*Provided records*
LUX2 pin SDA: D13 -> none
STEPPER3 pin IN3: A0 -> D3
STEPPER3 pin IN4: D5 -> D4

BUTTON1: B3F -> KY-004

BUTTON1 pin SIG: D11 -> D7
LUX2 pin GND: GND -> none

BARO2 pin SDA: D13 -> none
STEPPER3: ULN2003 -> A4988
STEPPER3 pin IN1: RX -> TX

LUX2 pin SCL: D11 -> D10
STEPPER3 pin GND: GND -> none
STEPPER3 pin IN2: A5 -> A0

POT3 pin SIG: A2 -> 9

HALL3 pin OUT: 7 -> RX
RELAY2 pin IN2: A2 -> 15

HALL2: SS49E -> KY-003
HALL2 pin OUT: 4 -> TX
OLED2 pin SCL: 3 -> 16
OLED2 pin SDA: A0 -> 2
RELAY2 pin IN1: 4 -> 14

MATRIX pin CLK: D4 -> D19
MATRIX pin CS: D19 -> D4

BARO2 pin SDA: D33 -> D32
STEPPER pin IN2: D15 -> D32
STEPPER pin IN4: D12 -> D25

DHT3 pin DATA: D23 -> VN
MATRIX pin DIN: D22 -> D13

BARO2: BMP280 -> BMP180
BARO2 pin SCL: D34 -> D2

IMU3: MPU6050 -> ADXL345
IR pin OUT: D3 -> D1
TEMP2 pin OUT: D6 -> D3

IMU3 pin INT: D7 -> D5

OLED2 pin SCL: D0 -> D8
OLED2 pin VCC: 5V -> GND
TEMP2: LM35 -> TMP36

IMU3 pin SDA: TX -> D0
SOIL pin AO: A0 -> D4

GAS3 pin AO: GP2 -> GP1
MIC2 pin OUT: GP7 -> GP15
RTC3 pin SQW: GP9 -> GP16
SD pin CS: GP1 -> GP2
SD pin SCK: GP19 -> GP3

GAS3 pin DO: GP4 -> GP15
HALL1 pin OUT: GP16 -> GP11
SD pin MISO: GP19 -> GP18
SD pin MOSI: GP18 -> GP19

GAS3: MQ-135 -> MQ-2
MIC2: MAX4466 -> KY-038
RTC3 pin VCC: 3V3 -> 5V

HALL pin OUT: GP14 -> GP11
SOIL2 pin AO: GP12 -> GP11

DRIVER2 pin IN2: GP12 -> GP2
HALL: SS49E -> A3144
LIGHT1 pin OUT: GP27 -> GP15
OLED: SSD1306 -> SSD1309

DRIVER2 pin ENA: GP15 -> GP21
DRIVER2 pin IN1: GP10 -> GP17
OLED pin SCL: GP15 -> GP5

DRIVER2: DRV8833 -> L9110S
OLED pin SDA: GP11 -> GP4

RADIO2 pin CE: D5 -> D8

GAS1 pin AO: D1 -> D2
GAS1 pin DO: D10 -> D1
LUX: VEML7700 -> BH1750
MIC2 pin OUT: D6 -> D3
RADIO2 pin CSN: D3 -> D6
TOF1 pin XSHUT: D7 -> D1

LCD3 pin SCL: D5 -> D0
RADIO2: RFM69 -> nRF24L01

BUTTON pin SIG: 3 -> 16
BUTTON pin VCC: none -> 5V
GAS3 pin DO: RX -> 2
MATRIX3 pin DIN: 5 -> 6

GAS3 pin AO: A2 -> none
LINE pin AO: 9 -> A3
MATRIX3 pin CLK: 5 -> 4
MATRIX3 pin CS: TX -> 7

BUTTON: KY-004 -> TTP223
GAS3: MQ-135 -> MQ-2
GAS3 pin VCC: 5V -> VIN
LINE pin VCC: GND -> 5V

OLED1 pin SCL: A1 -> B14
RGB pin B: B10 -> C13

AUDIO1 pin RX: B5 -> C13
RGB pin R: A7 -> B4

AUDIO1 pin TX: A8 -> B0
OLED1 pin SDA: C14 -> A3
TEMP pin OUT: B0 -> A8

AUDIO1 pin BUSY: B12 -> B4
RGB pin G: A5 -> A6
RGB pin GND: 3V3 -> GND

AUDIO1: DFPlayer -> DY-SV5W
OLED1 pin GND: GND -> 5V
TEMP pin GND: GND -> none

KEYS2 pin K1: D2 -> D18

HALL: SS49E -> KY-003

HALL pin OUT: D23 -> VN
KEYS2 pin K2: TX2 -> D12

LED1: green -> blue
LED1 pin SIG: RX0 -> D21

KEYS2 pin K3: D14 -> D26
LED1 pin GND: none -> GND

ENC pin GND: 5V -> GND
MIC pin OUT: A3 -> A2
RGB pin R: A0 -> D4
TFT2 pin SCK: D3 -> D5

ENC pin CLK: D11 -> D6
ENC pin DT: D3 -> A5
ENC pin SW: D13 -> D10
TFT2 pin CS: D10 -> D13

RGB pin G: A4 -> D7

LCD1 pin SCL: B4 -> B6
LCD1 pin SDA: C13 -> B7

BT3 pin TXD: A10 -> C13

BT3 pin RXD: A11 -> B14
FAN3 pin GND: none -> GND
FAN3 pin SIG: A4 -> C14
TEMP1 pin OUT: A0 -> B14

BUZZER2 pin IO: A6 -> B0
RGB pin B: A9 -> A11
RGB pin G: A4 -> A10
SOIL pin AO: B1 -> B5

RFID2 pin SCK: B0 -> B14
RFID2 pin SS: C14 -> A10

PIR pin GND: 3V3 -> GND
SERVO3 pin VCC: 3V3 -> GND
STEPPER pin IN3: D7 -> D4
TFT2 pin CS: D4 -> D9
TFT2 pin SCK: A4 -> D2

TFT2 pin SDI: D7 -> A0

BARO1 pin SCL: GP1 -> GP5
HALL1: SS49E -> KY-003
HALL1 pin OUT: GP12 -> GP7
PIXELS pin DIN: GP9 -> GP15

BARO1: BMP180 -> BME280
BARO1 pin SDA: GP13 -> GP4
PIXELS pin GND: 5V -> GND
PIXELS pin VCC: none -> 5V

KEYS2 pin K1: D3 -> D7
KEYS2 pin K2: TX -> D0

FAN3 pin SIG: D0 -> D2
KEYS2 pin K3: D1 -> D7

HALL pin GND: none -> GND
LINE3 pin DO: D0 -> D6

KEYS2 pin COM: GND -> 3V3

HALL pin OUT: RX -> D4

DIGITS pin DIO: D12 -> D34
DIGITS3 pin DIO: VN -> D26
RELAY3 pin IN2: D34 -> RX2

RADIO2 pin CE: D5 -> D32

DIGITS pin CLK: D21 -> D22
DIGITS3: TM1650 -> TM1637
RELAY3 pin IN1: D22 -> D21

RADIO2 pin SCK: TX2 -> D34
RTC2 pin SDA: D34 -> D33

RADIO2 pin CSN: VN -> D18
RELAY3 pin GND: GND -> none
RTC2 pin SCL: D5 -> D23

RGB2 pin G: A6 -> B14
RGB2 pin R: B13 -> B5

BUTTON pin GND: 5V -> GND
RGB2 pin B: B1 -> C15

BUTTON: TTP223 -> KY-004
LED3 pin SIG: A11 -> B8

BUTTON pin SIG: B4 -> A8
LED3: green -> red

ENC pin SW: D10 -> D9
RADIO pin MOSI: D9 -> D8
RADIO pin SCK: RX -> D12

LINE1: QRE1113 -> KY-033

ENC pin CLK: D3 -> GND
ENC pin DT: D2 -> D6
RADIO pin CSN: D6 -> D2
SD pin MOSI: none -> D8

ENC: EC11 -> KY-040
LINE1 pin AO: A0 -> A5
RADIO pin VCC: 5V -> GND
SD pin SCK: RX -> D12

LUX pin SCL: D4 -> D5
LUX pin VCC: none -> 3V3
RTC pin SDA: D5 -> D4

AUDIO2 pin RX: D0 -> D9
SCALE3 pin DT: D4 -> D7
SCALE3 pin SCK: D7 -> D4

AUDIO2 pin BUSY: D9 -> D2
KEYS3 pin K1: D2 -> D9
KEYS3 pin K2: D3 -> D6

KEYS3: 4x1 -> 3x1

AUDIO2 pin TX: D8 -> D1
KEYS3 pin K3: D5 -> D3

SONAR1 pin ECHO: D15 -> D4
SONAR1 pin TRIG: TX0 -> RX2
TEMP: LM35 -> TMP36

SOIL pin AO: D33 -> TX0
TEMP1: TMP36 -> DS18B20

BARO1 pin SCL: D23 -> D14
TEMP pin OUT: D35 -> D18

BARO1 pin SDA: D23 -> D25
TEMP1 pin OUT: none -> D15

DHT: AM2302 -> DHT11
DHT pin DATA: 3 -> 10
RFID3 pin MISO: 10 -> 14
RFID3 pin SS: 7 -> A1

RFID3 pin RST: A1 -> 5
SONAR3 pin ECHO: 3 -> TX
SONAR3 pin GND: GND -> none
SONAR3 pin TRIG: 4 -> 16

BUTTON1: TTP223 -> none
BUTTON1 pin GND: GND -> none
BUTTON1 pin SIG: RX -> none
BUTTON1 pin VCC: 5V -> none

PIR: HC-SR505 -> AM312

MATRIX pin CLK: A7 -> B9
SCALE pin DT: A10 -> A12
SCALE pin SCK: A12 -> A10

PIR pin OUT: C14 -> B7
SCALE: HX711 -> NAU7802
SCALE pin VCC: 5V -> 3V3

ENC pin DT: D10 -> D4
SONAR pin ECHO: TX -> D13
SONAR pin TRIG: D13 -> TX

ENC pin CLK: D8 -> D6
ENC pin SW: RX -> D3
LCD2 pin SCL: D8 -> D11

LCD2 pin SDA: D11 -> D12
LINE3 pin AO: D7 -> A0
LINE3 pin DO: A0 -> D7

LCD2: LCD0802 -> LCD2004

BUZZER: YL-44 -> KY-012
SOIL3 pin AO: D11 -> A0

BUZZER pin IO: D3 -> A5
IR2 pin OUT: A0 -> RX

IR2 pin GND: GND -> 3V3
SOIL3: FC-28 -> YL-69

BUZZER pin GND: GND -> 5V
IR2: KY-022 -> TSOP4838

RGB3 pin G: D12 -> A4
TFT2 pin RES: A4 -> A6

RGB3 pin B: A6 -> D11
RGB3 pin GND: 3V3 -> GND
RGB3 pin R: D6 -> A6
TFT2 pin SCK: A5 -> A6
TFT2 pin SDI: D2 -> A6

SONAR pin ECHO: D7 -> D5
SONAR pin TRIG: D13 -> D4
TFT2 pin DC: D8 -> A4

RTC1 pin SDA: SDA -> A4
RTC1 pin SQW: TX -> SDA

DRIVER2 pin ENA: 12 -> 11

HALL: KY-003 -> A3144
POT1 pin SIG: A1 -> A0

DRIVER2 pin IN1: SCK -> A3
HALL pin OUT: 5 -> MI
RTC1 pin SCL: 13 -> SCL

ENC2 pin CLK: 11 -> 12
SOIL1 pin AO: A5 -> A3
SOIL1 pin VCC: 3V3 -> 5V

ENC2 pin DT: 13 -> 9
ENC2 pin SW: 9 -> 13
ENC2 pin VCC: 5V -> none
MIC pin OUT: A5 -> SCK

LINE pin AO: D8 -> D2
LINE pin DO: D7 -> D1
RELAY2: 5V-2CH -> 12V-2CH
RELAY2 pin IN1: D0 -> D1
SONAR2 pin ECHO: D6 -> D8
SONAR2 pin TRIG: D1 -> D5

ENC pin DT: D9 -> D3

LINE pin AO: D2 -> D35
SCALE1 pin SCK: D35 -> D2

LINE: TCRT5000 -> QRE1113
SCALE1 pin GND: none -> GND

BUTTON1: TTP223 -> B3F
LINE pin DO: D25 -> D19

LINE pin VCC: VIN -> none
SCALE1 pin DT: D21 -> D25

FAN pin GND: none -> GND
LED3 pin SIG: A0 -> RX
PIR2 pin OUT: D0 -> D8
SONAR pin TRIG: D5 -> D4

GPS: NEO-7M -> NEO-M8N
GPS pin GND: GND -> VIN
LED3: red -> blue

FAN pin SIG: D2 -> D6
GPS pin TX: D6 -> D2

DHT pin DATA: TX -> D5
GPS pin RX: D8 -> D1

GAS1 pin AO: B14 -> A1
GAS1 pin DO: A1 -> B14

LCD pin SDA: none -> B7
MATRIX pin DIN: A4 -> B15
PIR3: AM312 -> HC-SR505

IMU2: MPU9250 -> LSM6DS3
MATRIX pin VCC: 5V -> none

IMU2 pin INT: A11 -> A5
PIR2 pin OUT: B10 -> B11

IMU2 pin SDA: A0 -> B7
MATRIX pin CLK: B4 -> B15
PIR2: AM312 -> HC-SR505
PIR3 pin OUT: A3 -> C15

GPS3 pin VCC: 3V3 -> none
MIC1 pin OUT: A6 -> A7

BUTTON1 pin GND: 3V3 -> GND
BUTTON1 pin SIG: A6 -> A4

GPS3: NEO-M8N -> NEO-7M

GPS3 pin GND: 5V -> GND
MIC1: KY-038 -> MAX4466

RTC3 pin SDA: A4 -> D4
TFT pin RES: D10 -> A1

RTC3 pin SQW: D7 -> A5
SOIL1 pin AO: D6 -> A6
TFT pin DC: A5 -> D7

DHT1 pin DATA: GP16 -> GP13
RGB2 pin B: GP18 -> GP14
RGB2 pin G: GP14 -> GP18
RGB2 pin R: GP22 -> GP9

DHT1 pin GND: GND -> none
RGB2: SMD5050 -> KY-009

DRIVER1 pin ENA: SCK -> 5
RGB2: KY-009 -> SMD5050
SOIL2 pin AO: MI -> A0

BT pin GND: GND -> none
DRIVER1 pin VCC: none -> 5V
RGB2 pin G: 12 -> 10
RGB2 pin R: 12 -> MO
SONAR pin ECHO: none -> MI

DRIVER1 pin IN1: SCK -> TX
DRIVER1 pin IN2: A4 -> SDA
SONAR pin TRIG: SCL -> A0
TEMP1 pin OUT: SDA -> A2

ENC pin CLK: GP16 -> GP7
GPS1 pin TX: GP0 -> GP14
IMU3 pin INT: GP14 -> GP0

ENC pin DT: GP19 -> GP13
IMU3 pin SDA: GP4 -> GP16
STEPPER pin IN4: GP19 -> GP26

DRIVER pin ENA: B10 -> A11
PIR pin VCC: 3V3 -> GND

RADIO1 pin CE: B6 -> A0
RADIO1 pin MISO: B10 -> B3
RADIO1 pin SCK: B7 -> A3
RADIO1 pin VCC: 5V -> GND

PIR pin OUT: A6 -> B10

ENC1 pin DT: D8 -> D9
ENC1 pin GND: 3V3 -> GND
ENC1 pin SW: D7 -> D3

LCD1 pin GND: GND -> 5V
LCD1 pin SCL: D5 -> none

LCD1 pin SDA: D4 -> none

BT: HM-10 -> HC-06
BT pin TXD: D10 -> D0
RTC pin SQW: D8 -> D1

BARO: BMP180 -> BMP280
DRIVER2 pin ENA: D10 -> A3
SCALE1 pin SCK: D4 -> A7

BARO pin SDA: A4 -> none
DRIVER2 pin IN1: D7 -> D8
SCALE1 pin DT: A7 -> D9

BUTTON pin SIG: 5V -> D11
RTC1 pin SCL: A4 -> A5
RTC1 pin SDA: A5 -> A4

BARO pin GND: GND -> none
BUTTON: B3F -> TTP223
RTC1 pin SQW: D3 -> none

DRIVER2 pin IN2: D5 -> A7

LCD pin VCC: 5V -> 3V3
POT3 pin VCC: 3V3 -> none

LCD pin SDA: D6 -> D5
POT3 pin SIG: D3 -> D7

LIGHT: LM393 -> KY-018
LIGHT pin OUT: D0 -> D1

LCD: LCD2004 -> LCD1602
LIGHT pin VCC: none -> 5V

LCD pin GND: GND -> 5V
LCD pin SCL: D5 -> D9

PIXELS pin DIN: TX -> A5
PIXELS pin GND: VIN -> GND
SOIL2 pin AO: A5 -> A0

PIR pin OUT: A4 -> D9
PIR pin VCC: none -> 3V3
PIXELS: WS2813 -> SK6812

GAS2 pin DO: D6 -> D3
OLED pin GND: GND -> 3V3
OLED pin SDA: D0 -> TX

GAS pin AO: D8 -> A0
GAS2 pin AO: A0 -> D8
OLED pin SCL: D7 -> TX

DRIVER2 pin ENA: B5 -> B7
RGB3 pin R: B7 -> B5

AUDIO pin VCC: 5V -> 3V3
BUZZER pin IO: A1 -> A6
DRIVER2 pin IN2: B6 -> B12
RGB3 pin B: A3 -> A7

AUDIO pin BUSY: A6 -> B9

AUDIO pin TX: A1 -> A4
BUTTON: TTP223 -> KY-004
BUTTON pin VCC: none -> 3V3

*Assignment*
Copy all lines of the material above where the string "PIXELS" occurs.

*Result*
PIXELS pin DIN: GP9 -> GP15
PIXELS pin GND: 5V -> GND
PIXELS pin VCC: none -> 5V
PIXELS pin DIN: TX -> A5
PIXELS pin GND: VIN -> GND
PIXELS: WS2813 -> SK6812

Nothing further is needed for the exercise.